[Provided records — start]

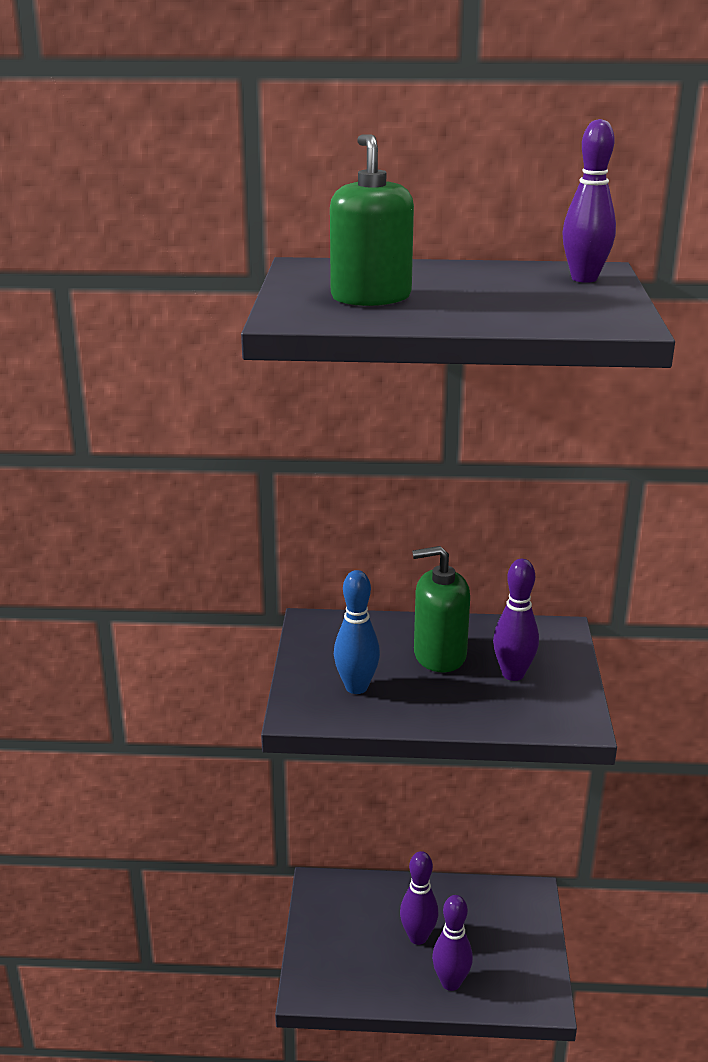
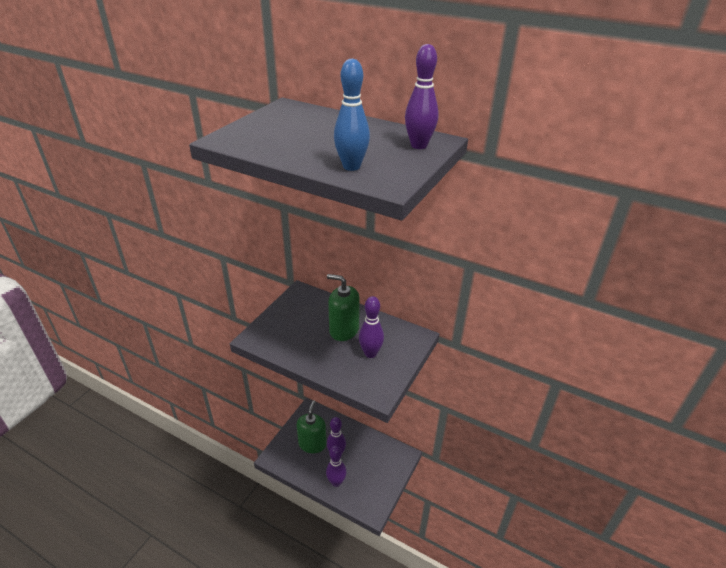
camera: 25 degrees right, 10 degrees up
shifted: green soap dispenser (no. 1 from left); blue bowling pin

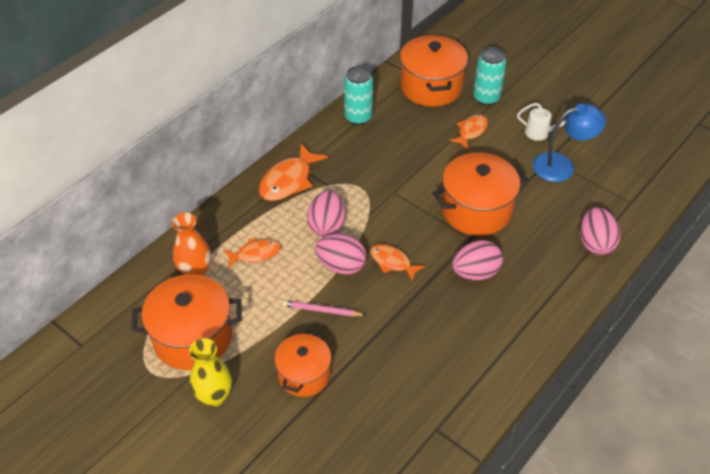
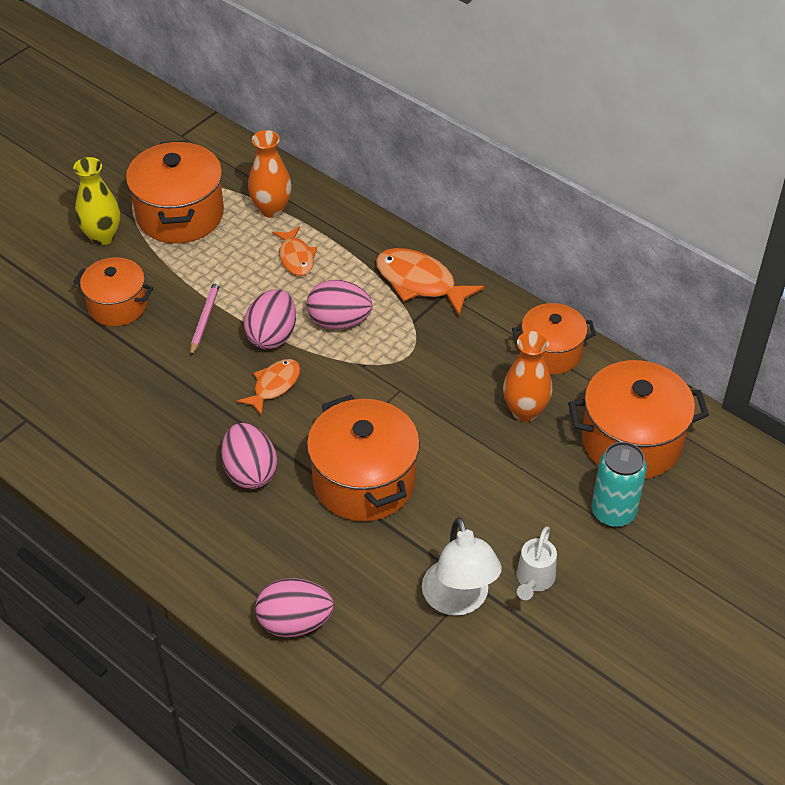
camera: 90 degrees right, 0 degrees up
gone: orange fish (no. 4 from left)
new: orange vase (no. 2 from left)
swapped: turquoise can (no. 1 from left) to orange pot (no. 4 from left)
repainted: blue lamp to white lamp

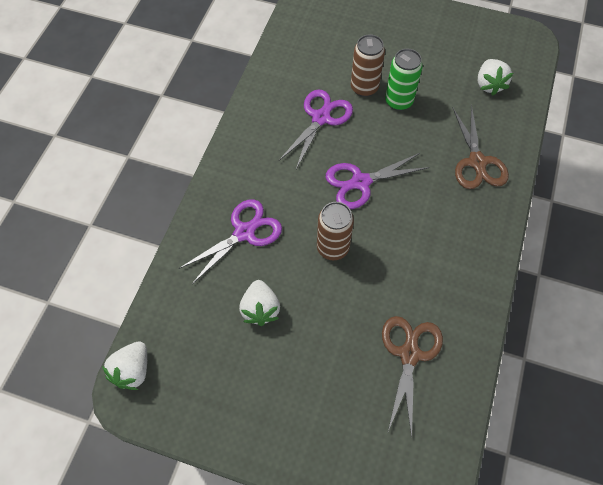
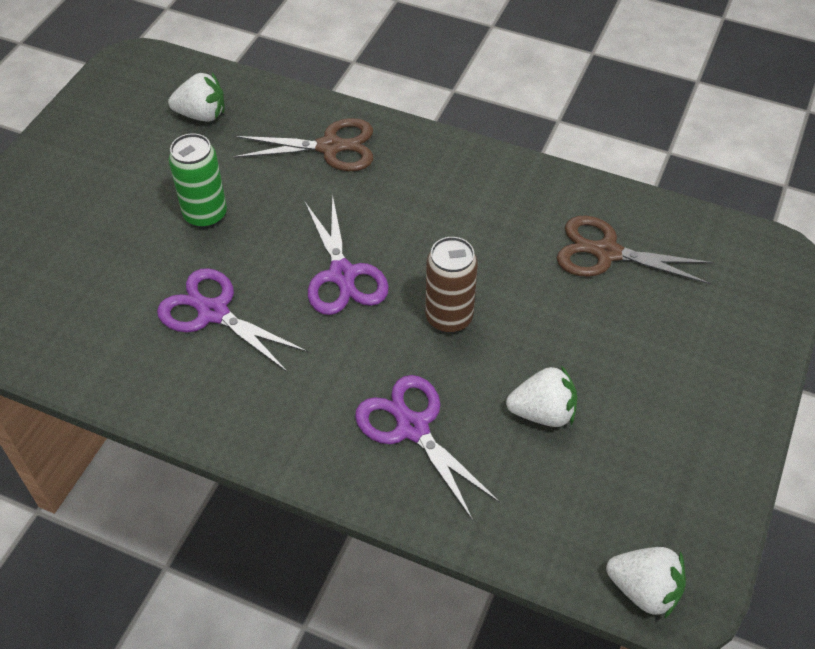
camera: 85 degrees left, 10 degrees down
gone: brown can (no. 2 from left)

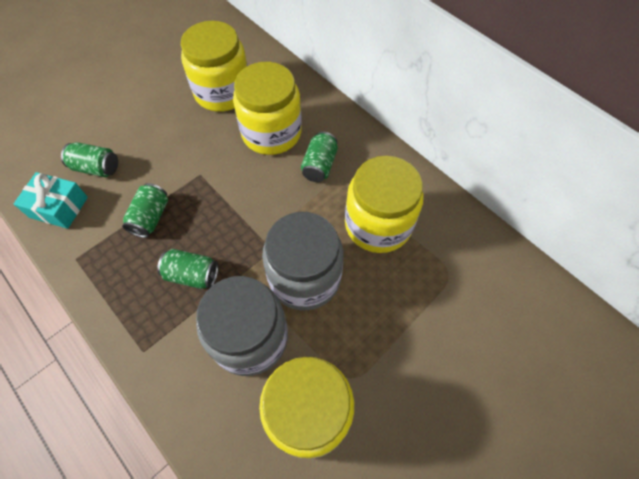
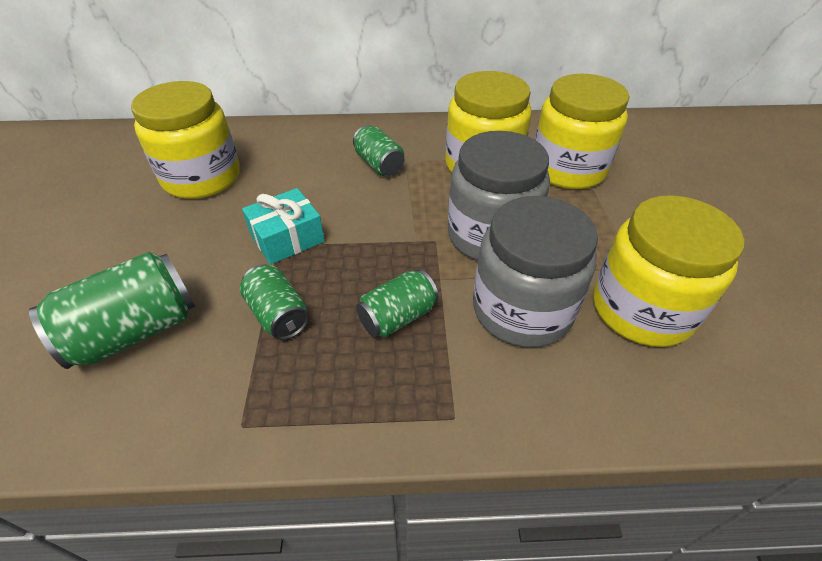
camera: 50 degrees left, 15 degrees down
shifted: turquoise gift; yellow jar (no. 2 from left in the first image) to yellow jar (no. 3 from left)
scaled: green can (no. 1 from left) x1.61

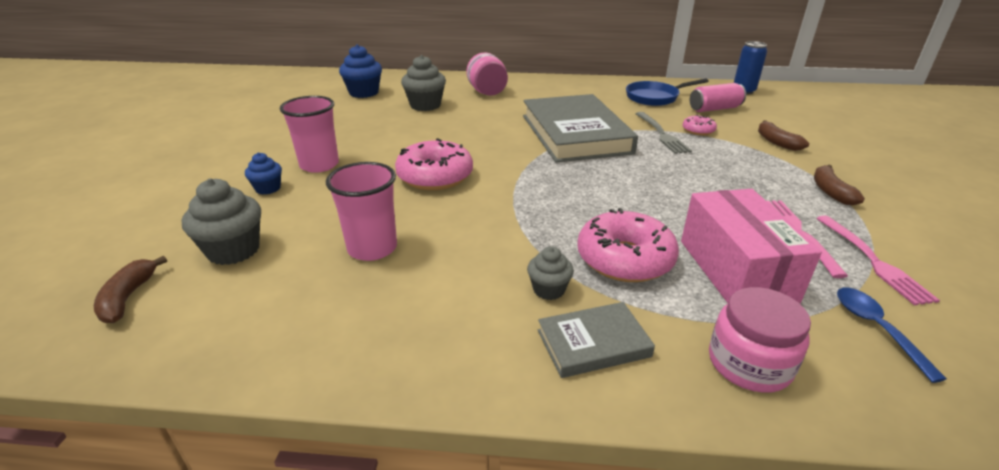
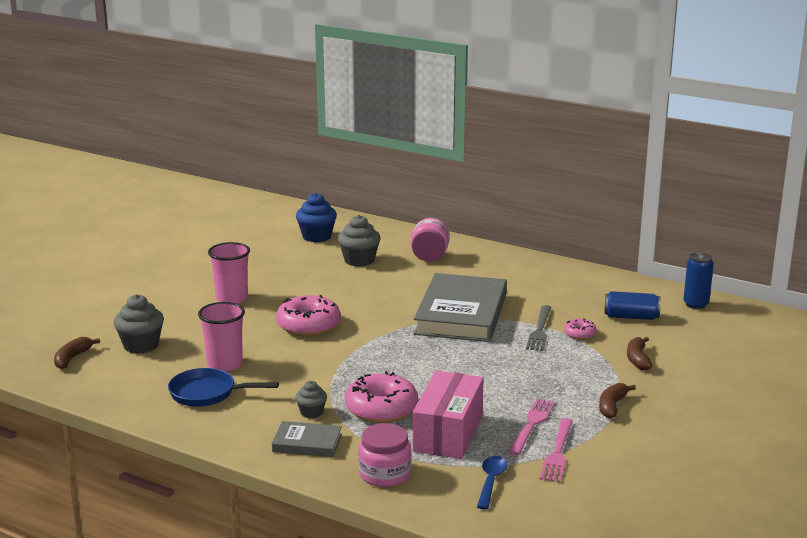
camera: 25 degrees right, 10 degrees down
gone: blue cupcake (no. 1 from left)
shifted: blue pan
repainted: pink can to blue can (no. 1 from left)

[Provided records — finish]

> What you have to do: Some lines above contain the word "left". Copy each of them.

> Solution for this problem:
shifted: green soap dispenser (no. 1 from left); blue bowling pin
gone: orange fish (no. 4 from left)
new: orange vase (no. 2 from left)
swapped: turquoise can (no. 1 from left) to orange pot (no. 4 from left)
camera: 85 degrees left, 10 degrees down
gone: brown can (no. 2 from left)
camera: 50 degrees left, 15 degrees down
shifted: turquoise gift; yellow jar (no. 2 from left in the first image) to yellow jar (no. 3 from left)
scaled: green can (no. 1 from left) x1.61
gone: blue cupcake (no. 1 from left)
repainted: pink can to blue can (no. 1 from left)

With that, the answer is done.